== What the exercise asks ==
Whenever a line of the records below contains the word "gray", copy that line.

---- Material to process

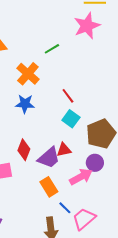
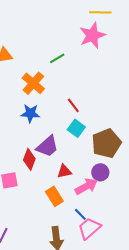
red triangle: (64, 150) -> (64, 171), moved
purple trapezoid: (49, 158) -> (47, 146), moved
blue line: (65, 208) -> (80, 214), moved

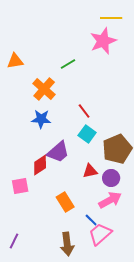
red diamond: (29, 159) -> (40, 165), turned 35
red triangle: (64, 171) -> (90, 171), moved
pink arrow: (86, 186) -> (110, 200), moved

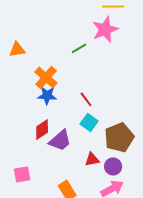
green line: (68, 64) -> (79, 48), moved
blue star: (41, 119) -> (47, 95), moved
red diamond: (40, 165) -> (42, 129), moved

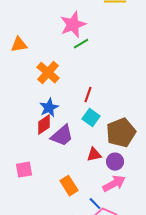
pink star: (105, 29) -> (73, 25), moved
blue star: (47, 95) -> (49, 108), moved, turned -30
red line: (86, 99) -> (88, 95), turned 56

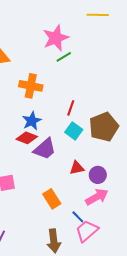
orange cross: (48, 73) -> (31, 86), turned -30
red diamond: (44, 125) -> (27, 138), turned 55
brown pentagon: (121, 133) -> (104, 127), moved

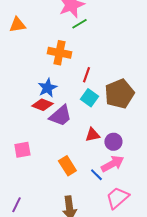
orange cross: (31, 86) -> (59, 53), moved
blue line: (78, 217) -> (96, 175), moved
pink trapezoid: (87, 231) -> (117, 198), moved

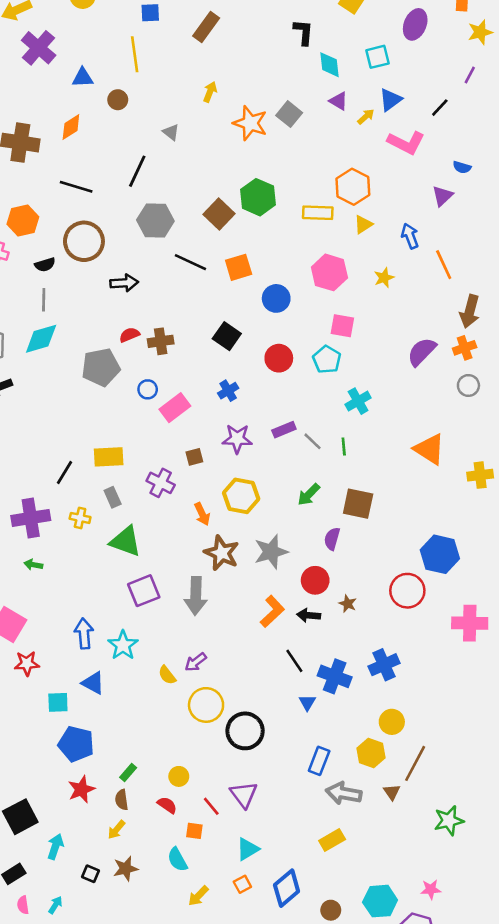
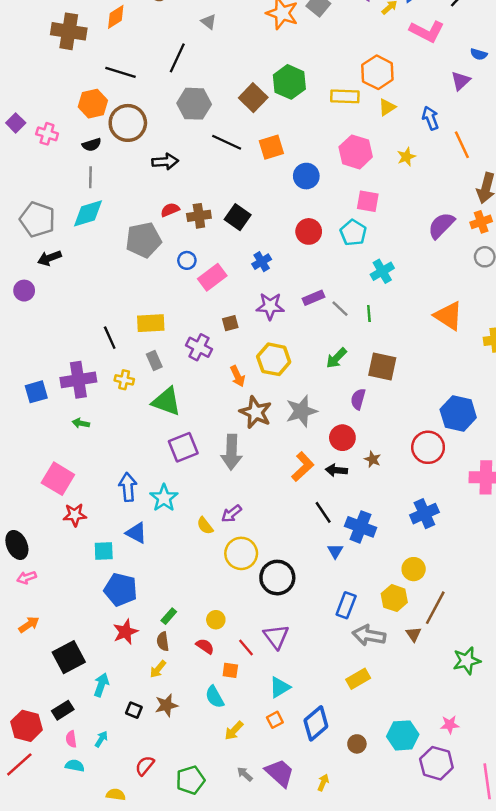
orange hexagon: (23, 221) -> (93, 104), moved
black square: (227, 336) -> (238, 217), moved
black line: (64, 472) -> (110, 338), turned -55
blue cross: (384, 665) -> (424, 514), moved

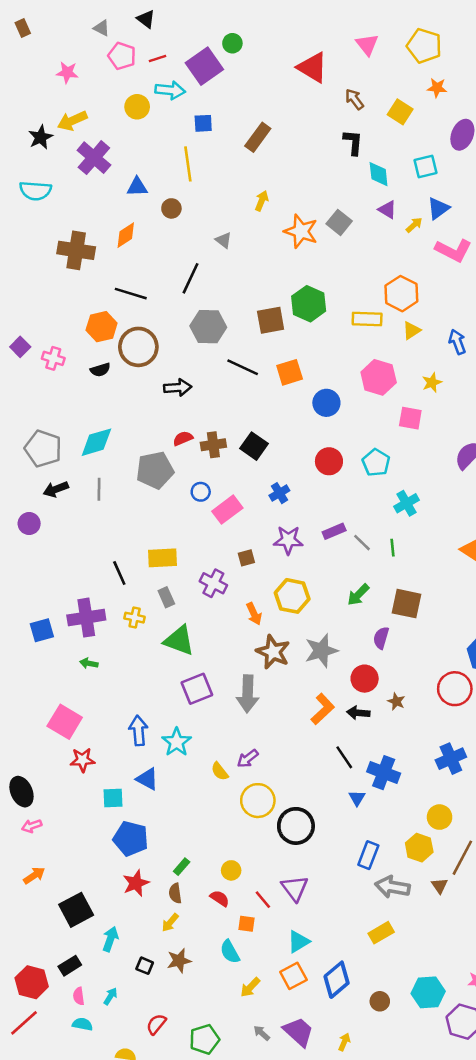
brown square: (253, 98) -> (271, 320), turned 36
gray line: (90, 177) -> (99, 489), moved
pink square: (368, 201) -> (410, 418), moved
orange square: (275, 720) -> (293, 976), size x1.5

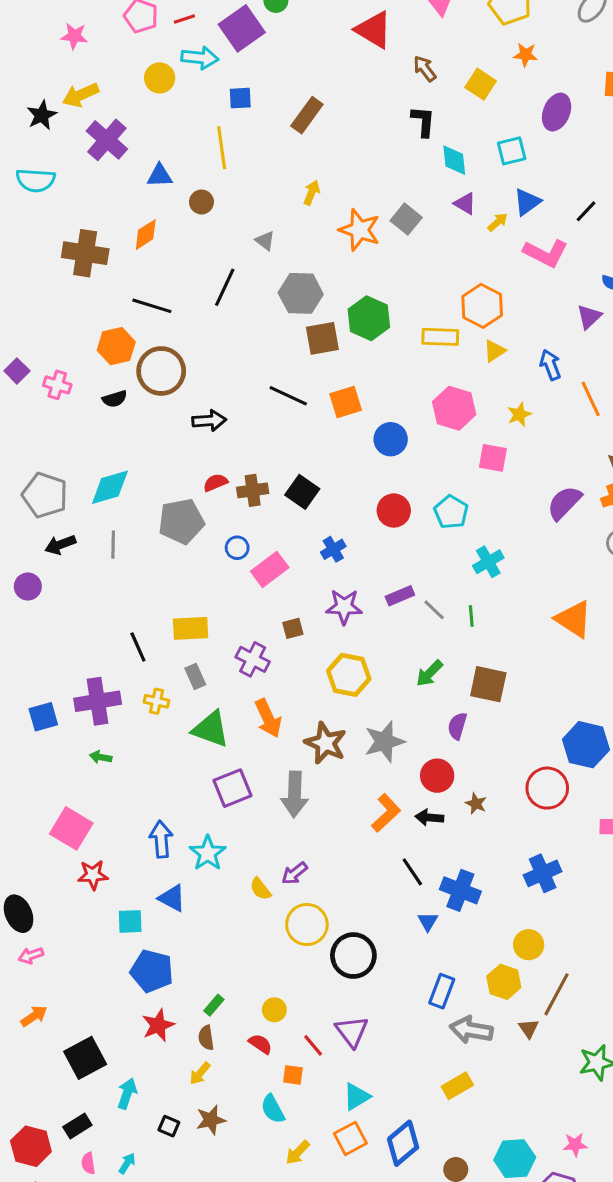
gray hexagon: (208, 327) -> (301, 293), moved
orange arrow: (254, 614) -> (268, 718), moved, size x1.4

--------

== Your response ==
gray line: (90, 177) -> (99, 489), moved
gray hexagon: (208, 327) -> (301, 293), moved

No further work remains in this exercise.